*ABOUT THIS TASK*
Exact wording is needed for every line from the one holding "purple line: moved" to the end of the records below; write those lines out and omit the pictures.

[Records excerpted from a collection]
Segment Open
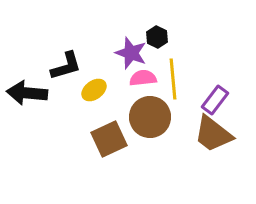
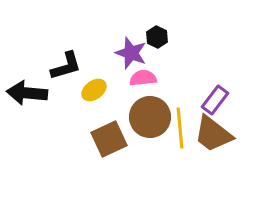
yellow line: moved 7 px right, 49 px down
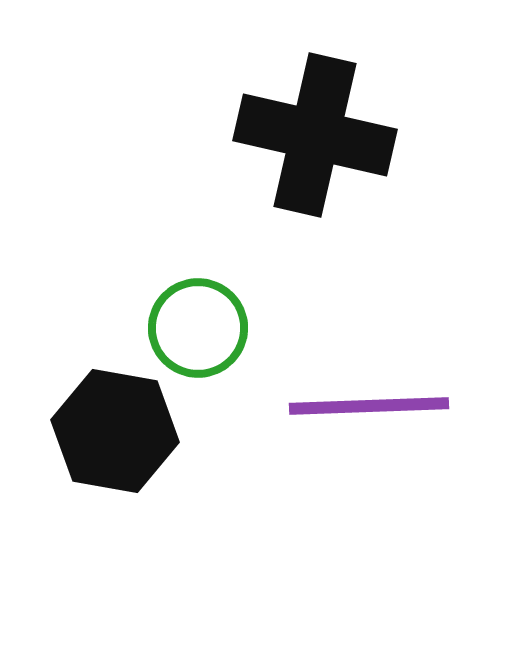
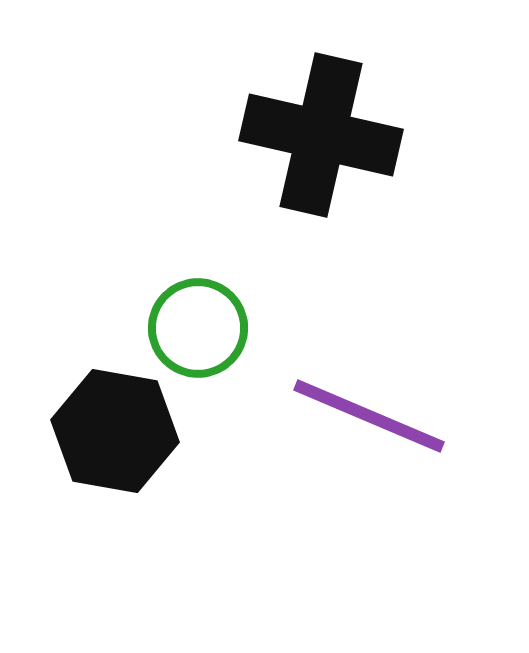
black cross: moved 6 px right
purple line: moved 10 px down; rotated 25 degrees clockwise
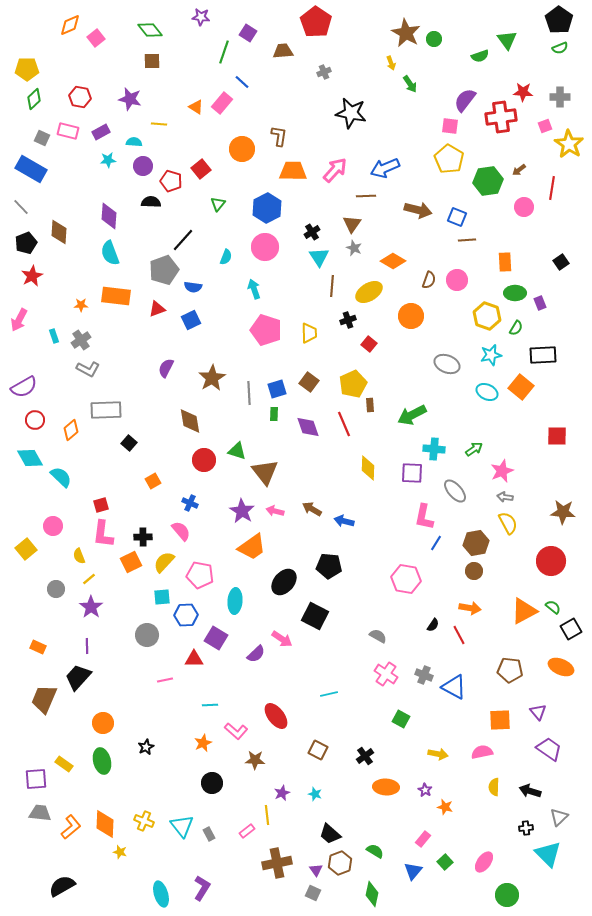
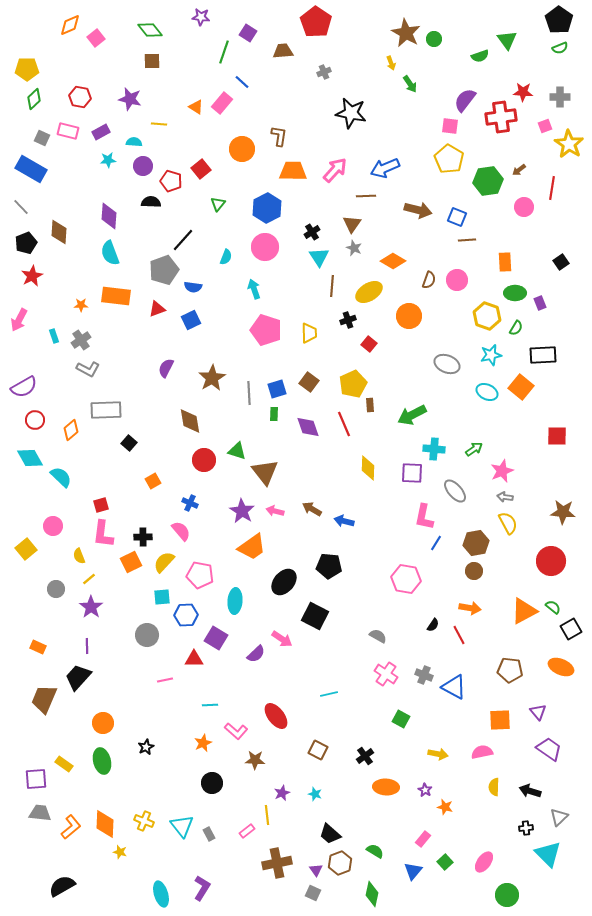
orange circle at (411, 316): moved 2 px left
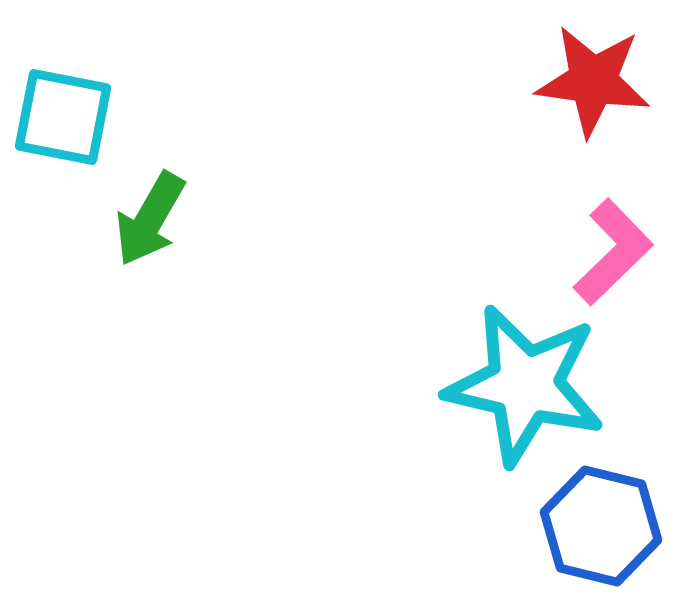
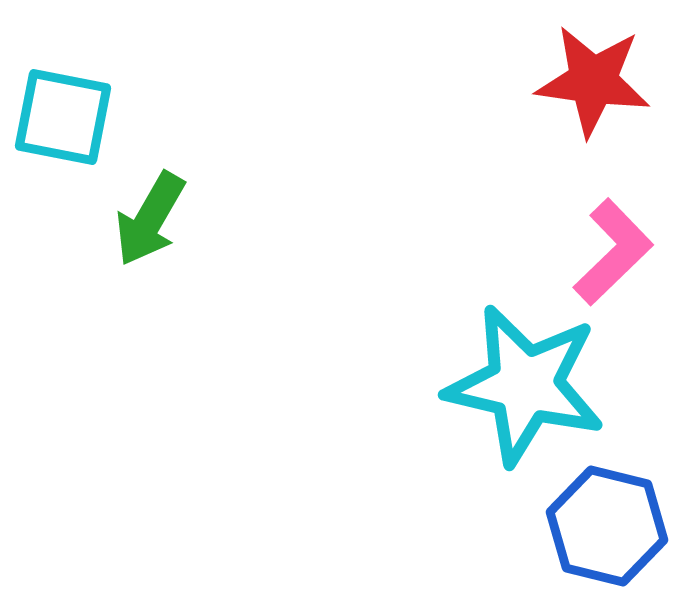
blue hexagon: moved 6 px right
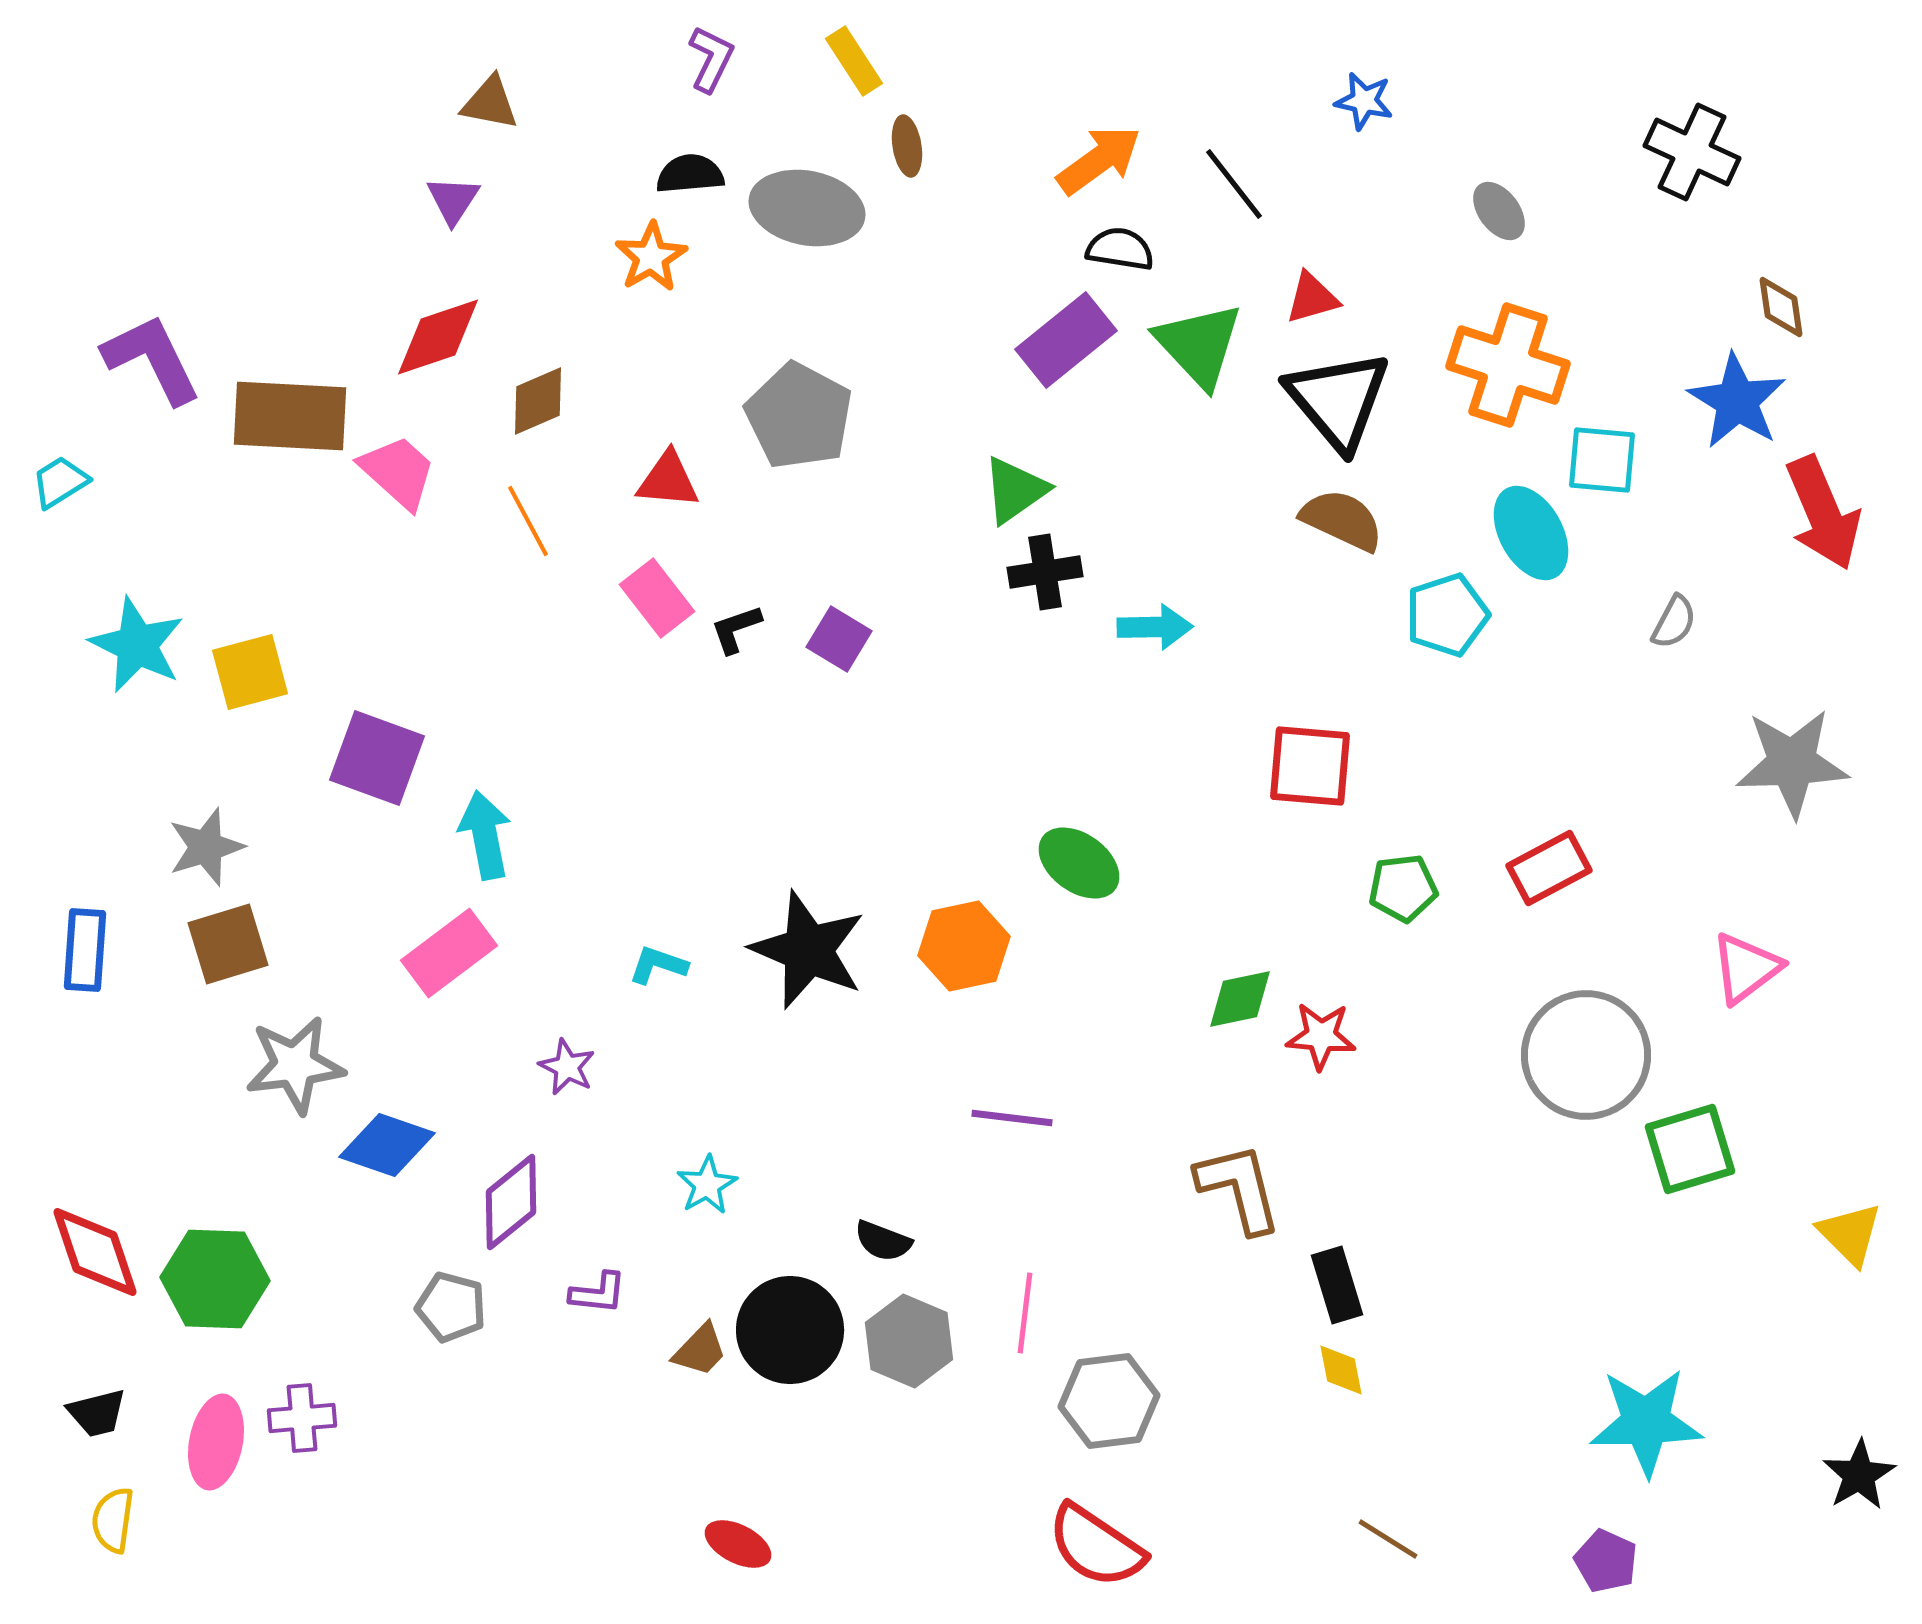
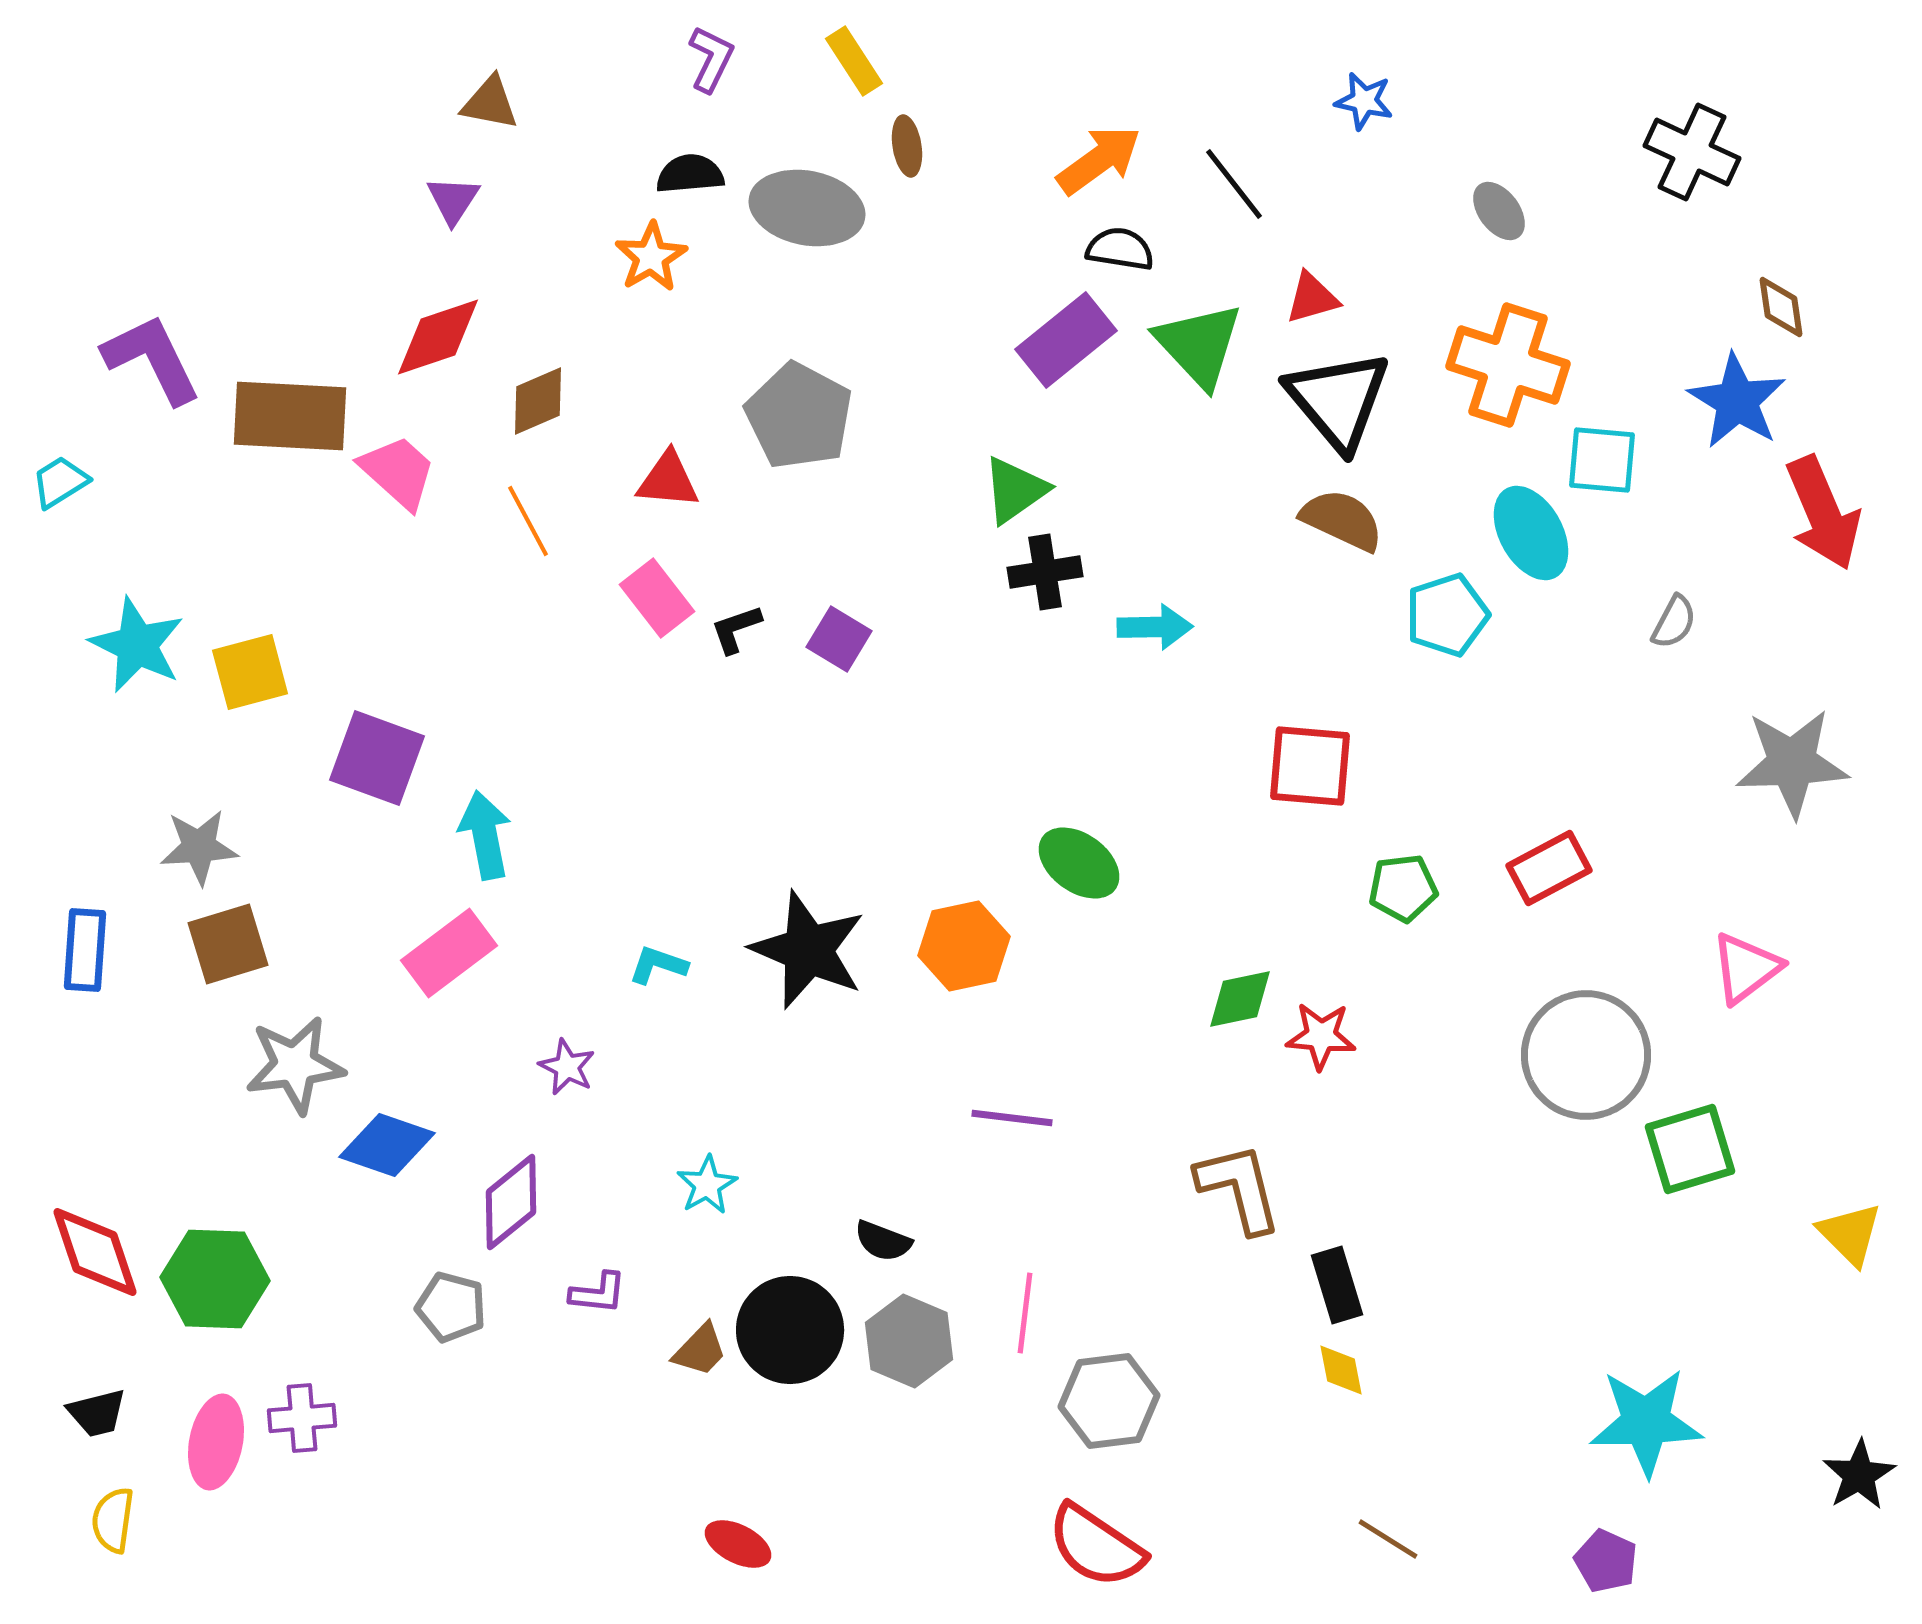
gray star at (206, 847): moved 7 px left; rotated 14 degrees clockwise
Segment Closed
*SOLUTION BELOW*
purple line: moved 10 px down; rotated 25 degrees clockwise
orange circle at (411, 316): moved 2 px left
blue hexagon: moved 6 px right
gray star at (206, 847): moved 7 px left; rotated 14 degrees clockwise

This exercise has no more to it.